# Directions for this task
Find every line in the data below that contains the string "with", and copy each of those lines. Treat uppercase and lowercase letters as different.

# Material for this task

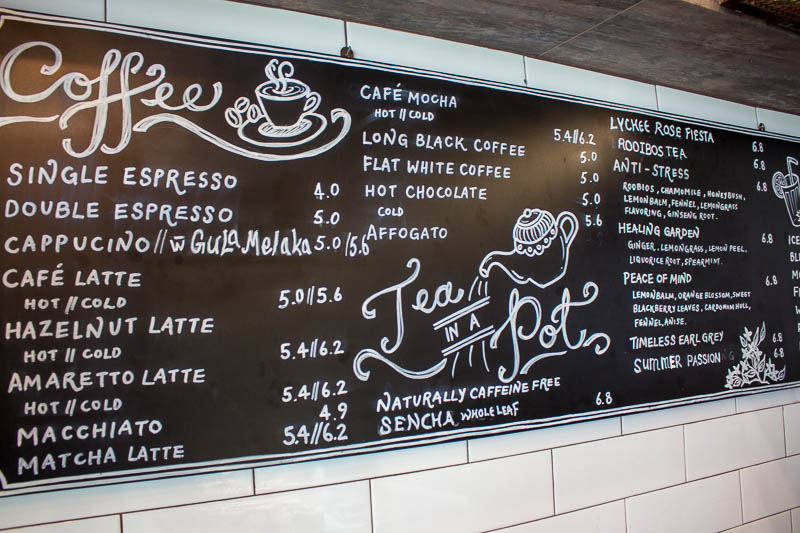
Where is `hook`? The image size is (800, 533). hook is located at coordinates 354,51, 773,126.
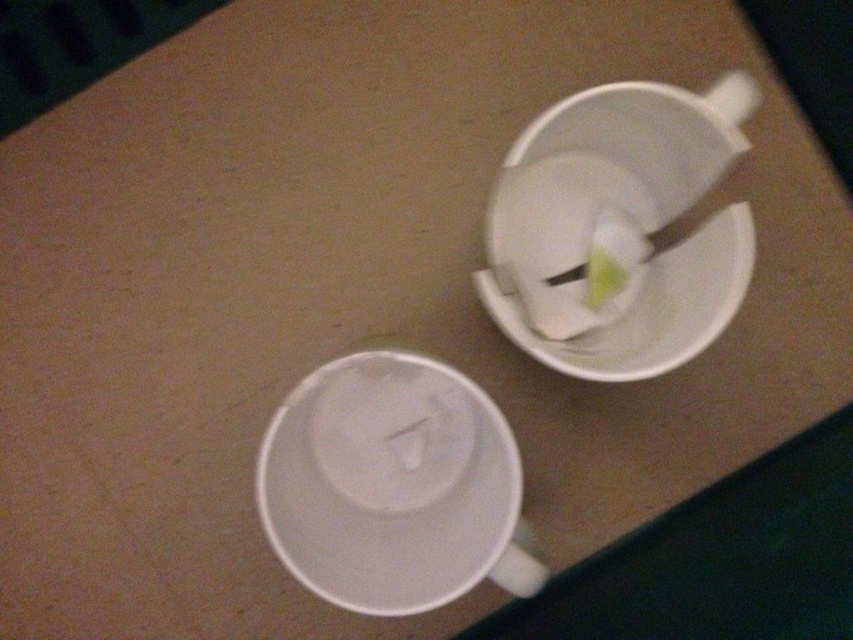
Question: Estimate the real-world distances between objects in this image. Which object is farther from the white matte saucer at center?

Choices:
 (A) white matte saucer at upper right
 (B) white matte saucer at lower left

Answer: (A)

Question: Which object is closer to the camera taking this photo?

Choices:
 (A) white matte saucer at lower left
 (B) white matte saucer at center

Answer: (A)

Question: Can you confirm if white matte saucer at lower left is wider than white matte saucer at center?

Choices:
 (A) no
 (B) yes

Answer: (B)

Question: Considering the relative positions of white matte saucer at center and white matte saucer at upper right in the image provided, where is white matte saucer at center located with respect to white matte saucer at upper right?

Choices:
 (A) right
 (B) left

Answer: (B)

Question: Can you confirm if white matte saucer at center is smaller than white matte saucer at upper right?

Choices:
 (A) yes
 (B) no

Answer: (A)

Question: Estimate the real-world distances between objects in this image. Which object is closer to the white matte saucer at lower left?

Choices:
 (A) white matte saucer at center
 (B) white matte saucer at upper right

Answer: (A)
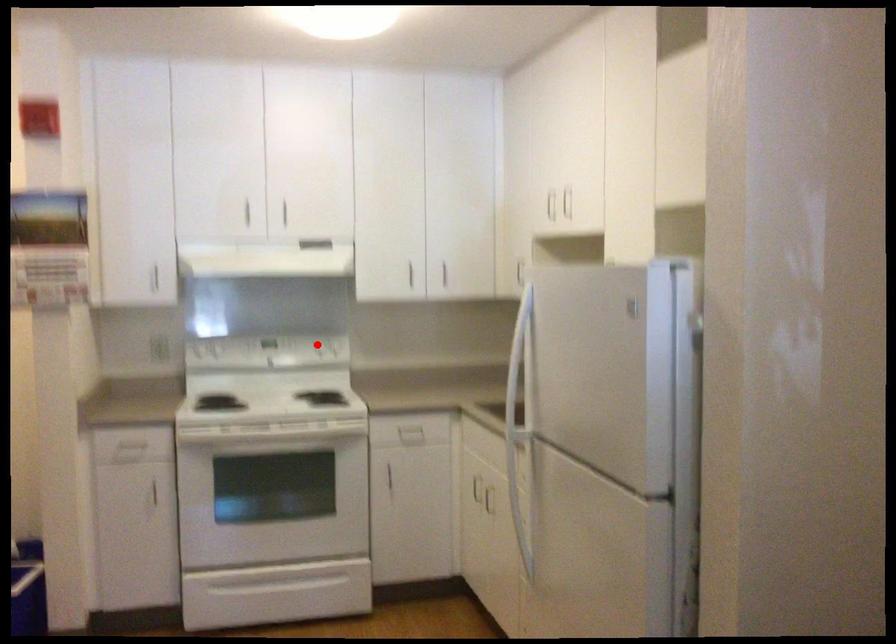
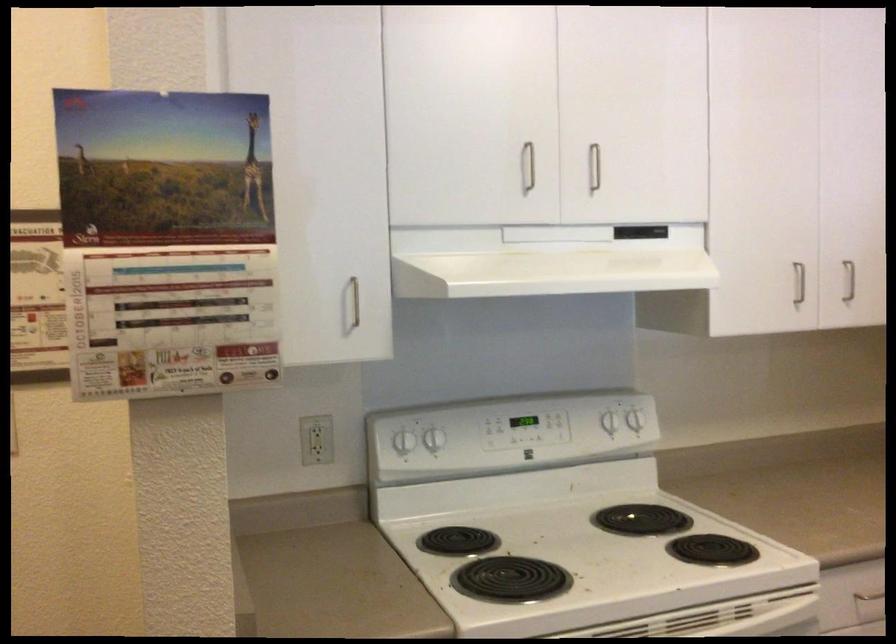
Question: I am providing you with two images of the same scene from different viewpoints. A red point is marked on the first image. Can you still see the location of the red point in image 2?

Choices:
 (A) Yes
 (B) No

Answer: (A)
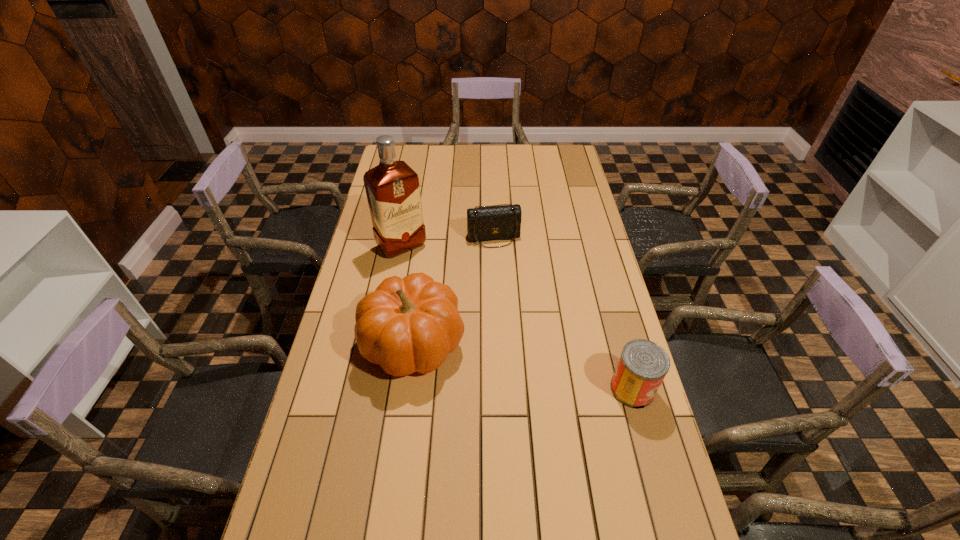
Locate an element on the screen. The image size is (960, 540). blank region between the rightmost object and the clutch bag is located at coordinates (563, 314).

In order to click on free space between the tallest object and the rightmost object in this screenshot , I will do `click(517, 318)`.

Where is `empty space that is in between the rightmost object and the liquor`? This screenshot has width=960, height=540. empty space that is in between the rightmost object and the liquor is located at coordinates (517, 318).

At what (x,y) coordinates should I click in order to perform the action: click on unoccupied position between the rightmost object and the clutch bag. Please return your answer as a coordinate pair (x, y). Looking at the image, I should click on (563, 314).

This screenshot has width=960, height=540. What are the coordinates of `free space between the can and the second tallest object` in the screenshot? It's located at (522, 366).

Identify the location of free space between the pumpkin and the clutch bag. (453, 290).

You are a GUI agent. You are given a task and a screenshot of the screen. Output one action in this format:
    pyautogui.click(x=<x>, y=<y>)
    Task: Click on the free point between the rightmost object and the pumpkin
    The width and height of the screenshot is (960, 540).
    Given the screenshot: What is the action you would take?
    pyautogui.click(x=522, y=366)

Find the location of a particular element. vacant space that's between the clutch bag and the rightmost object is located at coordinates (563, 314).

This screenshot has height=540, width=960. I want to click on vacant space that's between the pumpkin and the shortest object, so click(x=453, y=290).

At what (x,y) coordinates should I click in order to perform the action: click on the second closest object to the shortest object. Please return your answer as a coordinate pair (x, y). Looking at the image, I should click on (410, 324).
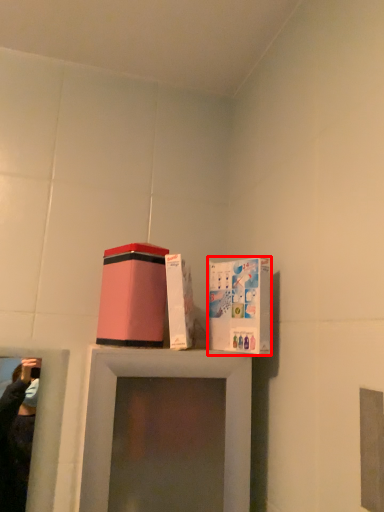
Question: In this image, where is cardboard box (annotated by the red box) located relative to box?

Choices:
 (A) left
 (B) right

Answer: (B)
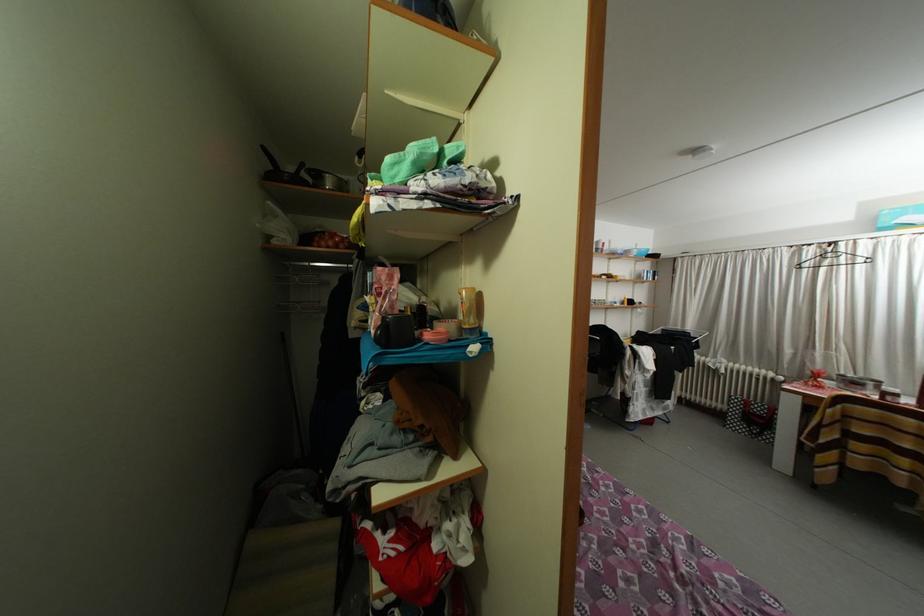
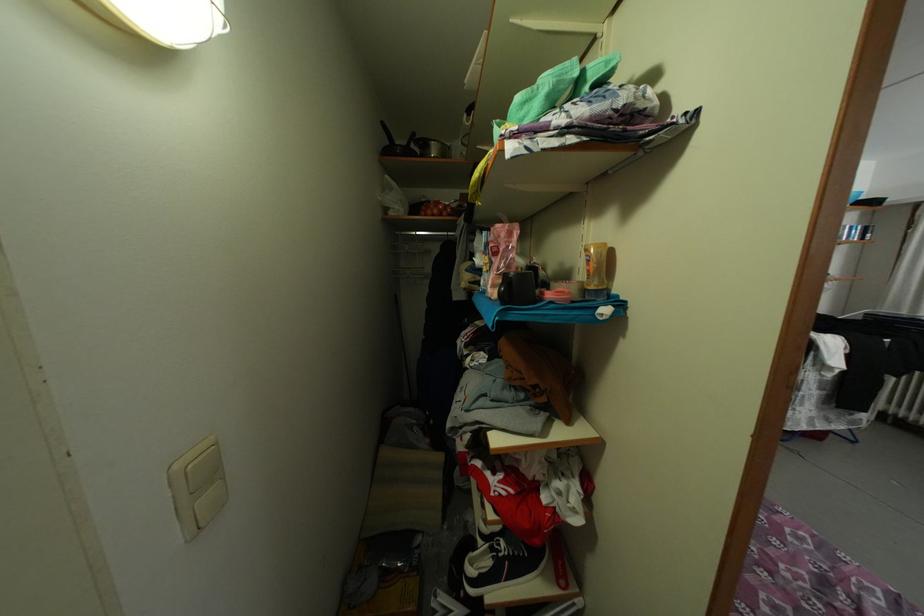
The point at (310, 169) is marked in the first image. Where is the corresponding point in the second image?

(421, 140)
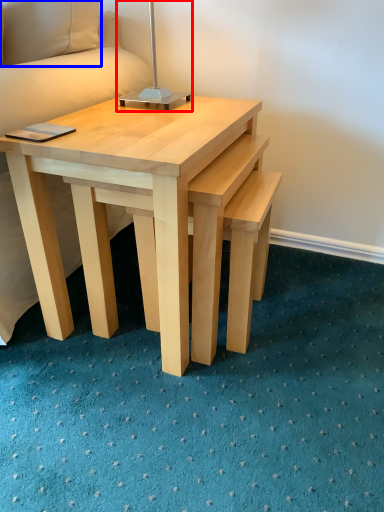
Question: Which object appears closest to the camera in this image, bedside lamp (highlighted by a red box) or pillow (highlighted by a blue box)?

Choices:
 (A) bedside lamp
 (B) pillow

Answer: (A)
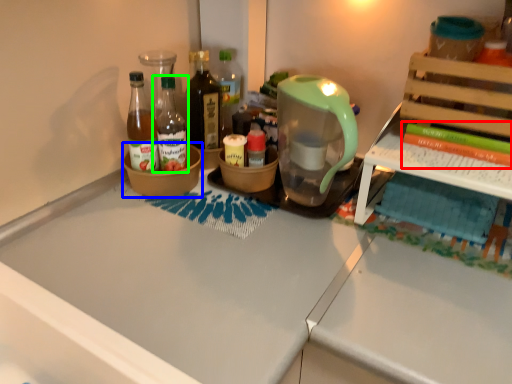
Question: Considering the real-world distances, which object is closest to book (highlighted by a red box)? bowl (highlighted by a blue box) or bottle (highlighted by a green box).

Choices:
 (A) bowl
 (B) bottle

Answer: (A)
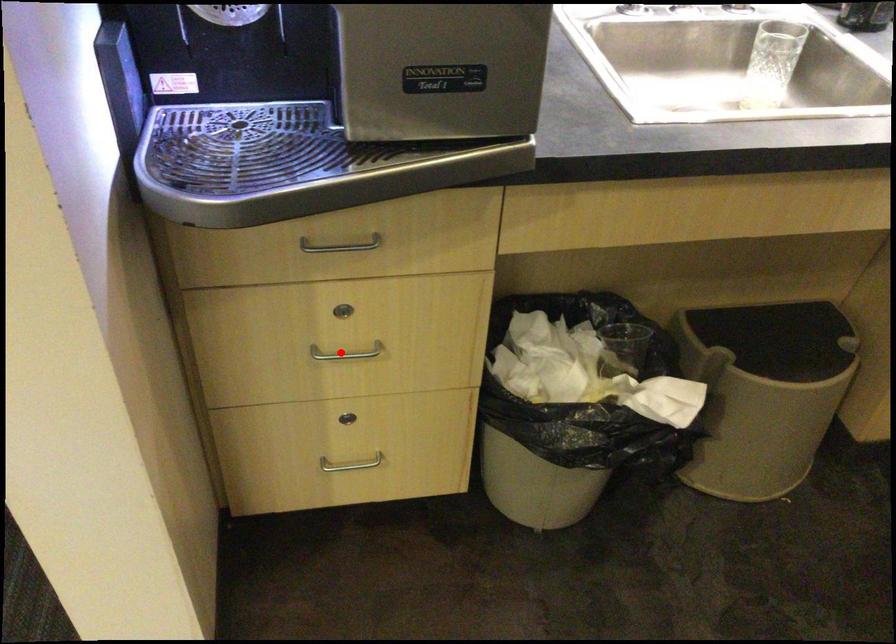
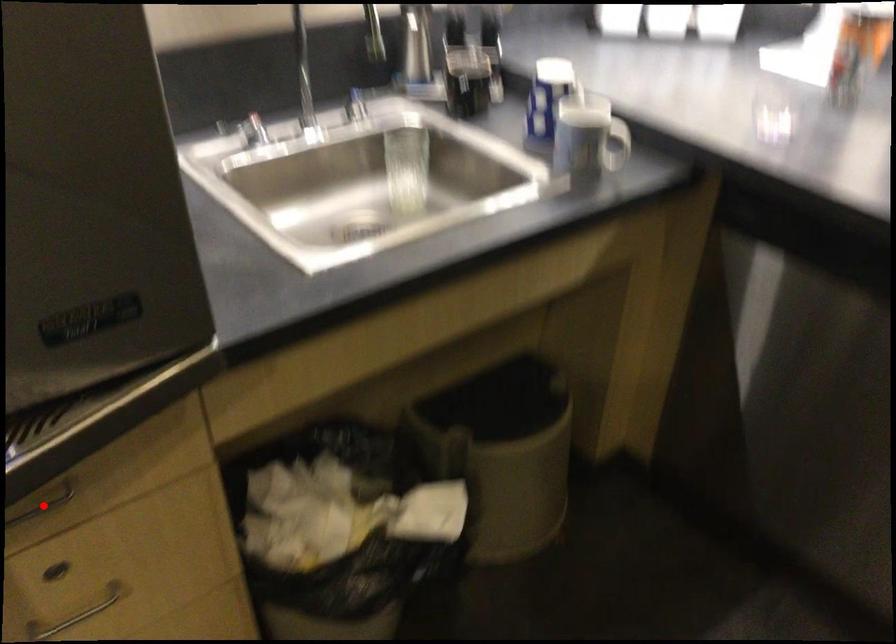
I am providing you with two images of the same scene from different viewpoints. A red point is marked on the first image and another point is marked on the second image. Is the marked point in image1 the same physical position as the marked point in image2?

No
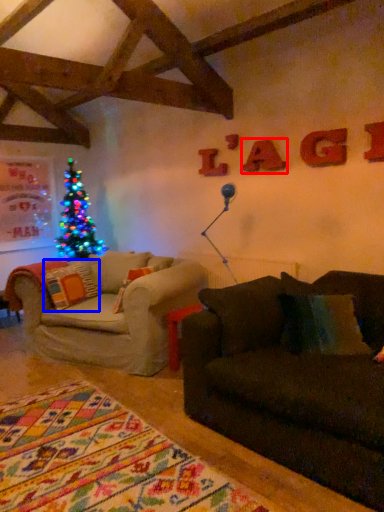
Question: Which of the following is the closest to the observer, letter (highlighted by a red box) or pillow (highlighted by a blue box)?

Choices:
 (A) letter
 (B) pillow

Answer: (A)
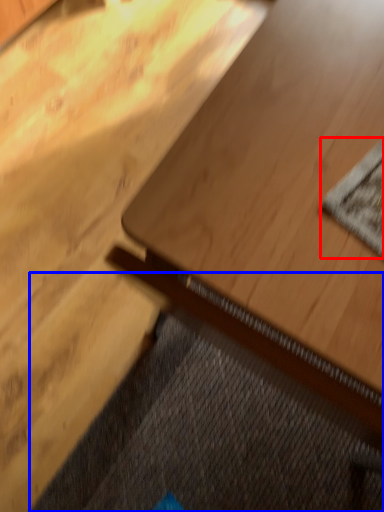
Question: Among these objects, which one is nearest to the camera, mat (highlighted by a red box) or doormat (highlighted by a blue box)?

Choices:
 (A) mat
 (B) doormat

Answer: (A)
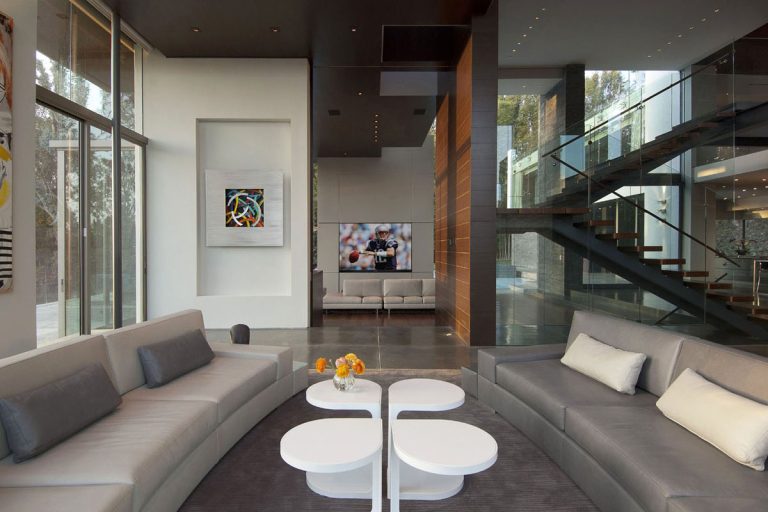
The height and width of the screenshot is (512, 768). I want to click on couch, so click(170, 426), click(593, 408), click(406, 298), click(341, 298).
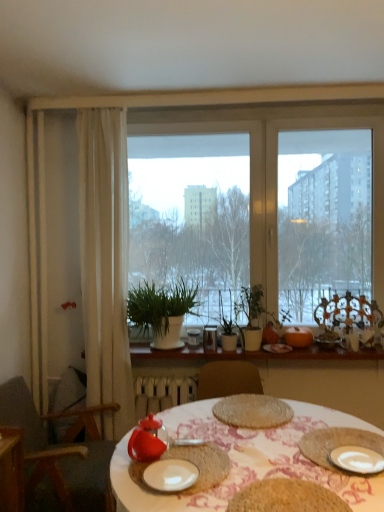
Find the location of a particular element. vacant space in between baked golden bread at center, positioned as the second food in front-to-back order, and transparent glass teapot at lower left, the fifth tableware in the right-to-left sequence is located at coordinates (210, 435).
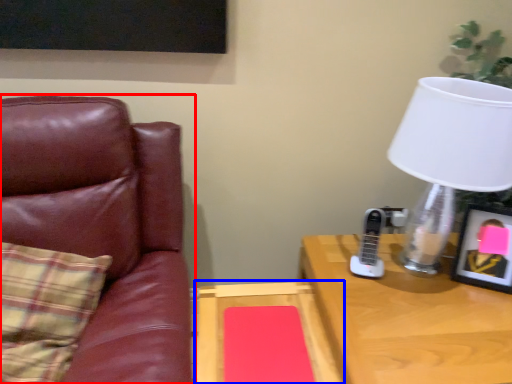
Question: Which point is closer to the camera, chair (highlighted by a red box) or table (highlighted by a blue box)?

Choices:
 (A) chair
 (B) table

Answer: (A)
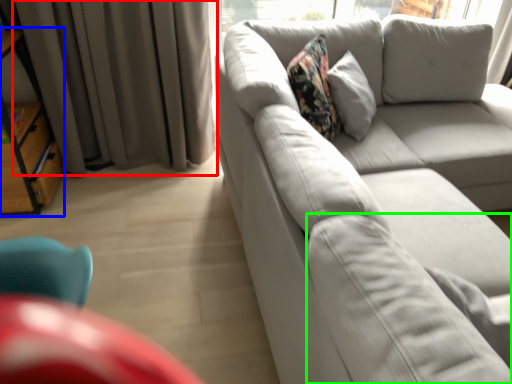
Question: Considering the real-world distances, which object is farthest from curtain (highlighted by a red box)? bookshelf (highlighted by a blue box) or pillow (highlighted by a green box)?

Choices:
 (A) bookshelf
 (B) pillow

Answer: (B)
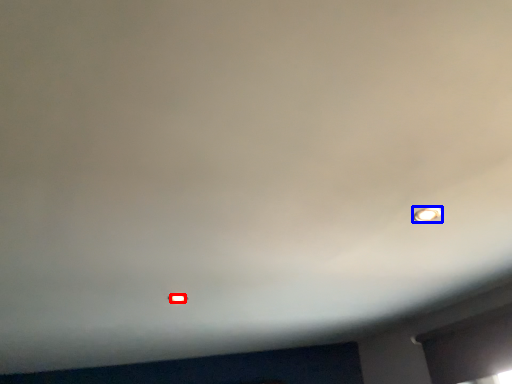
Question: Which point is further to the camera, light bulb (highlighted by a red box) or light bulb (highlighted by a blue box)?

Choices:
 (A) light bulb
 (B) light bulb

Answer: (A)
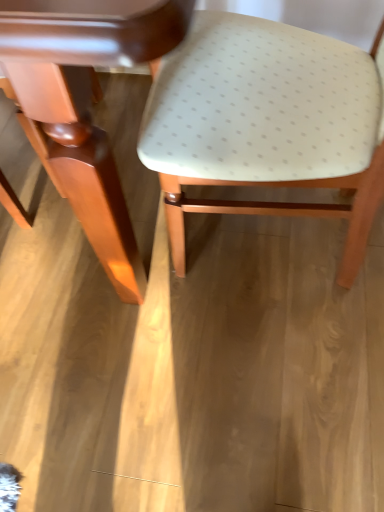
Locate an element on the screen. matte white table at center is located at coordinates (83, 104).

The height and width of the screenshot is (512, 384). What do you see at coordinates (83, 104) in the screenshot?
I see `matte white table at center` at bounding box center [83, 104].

# Answer section
Question: Considering the relative positions of white matte saucer at center and white matte saucer at upper right in the image provided, where is white matte saucer at center located with respect to white matte saucer at upper right?
Question: I am providing you with two images of the same scene from different viewpoints. A red point is marked on the first image. Can you still see the location of the red point in image 2?
I am providing you with two images of the same scene from different viewpoints. A red point is marked on the first image and another point is marked on the second image. Is the marked point in image1 the same physical position as the marked point in image2?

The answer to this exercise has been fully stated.